Please keep pictures out of the copy, and print exactly the lines from the one containing "orange semicircle: (56, 225)" through the end of the records.

────

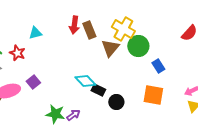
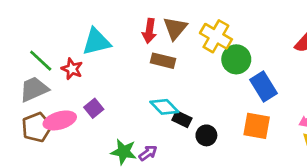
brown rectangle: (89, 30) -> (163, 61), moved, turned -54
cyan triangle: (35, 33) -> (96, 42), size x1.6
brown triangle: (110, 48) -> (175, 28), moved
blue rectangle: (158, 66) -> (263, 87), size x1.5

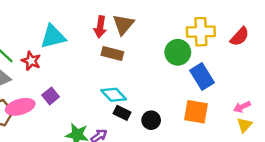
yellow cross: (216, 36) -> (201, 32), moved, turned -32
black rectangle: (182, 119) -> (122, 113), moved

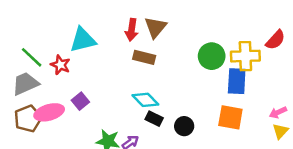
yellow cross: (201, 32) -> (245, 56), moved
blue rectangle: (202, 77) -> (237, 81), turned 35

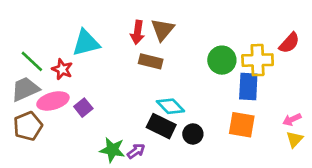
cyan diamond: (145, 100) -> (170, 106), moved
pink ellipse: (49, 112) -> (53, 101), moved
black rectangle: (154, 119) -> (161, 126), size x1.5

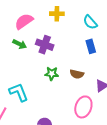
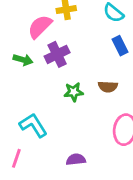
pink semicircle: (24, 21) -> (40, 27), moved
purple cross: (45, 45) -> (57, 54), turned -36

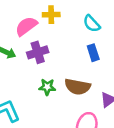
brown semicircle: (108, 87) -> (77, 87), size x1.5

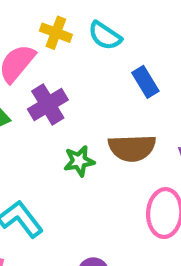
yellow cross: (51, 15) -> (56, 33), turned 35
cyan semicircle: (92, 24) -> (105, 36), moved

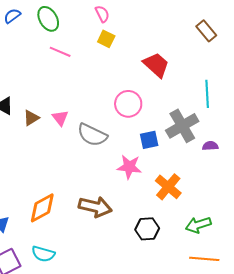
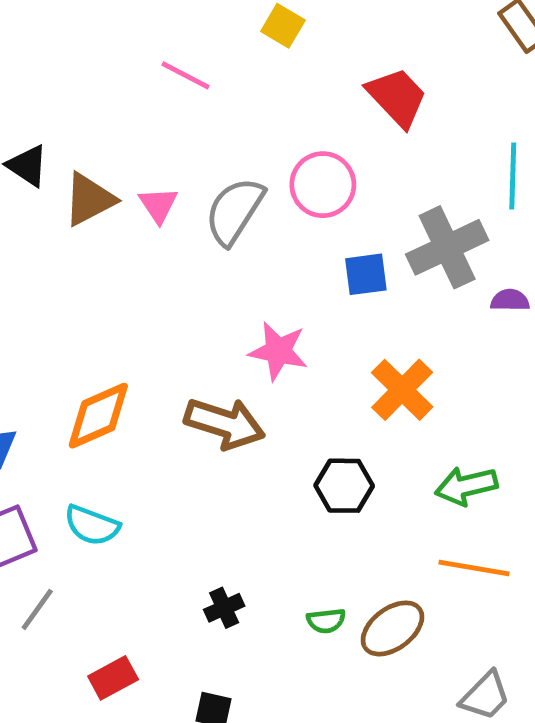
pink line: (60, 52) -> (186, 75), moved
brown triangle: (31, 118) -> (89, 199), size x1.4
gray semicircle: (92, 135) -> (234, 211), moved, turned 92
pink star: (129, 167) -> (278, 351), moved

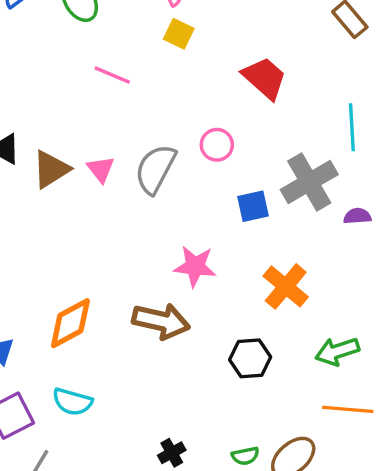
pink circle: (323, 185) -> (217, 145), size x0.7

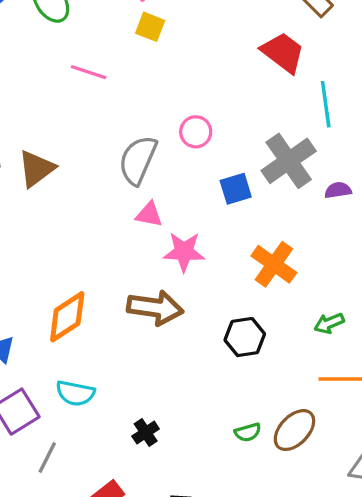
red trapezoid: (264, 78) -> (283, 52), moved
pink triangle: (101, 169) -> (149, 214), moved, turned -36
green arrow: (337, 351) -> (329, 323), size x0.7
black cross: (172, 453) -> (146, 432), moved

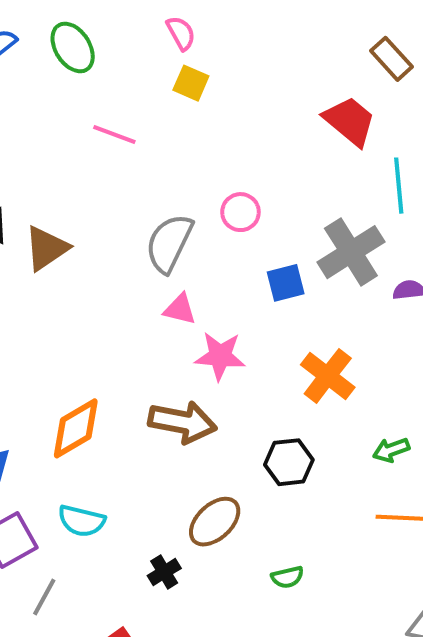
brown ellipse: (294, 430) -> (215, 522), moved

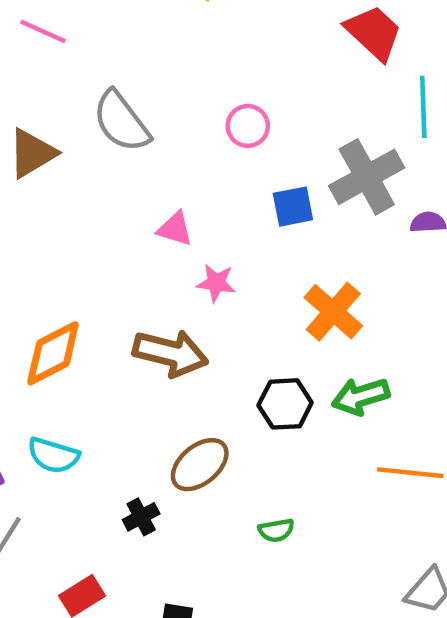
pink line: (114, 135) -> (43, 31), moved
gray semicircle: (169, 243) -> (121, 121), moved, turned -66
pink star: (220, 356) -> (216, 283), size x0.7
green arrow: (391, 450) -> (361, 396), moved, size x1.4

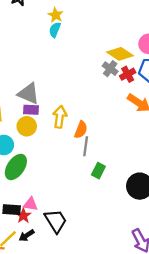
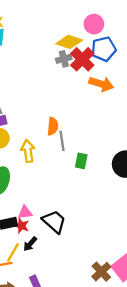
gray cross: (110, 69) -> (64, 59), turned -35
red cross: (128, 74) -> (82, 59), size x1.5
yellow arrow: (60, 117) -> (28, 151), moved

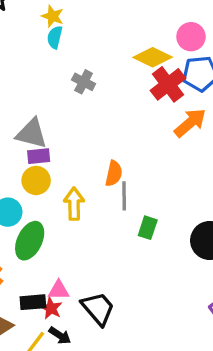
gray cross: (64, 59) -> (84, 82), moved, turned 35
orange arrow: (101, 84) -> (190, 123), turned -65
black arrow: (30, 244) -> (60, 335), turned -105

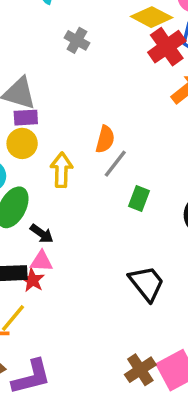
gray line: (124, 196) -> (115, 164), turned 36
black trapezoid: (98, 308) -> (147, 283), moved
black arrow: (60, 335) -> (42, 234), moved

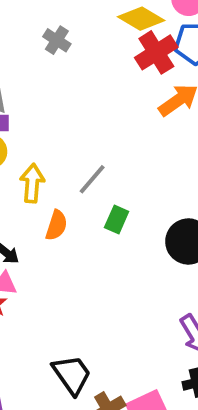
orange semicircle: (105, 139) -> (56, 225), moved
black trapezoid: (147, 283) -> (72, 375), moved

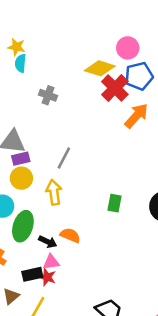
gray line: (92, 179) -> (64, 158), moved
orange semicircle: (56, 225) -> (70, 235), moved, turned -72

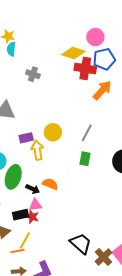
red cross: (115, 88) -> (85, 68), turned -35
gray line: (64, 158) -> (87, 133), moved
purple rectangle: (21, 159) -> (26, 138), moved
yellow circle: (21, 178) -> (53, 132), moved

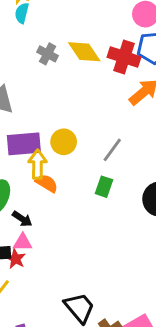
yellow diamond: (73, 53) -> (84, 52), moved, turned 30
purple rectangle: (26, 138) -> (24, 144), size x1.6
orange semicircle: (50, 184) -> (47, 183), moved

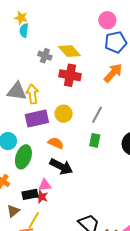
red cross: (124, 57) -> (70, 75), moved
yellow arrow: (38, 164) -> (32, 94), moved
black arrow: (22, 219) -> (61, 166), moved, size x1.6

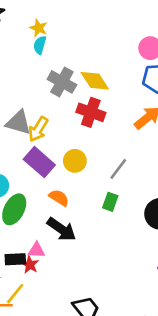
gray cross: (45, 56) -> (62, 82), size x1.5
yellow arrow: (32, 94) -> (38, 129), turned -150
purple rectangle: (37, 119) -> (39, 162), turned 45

────

- **The completed task**
orange semicircle: (56, 225) -> (70, 235), moved, turned -72

red cross: (115, 88) -> (85, 68), turned -35
gray line: (64, 158) -> (87, 133), moved
purple rectangle: (21, 159) -> (26, 138), moved
yellow circle: (21, 178) -> (53, 132), moved

yellow diamond: (73, 53) -> (84, 52), moved, turned 30
purple rectangle: (26, 138) -> (24, 144), size x1.6
orange semicircle: (50, 184) -> (47, 183), moved

red cross: (124, 57) -> (70, 75), moved
yellow arrow: (38, 164) -> (32, 94), moved
black arrow: (22, 219) -> (61, 166), moved, size x1.6

gray cross: (45, 56) -> (62, 82), size x1.5
yellow arrow: (32, 94) -> (38, 129), turned -150
purple rectangle: (37, 119) -> (39, 162), turned 45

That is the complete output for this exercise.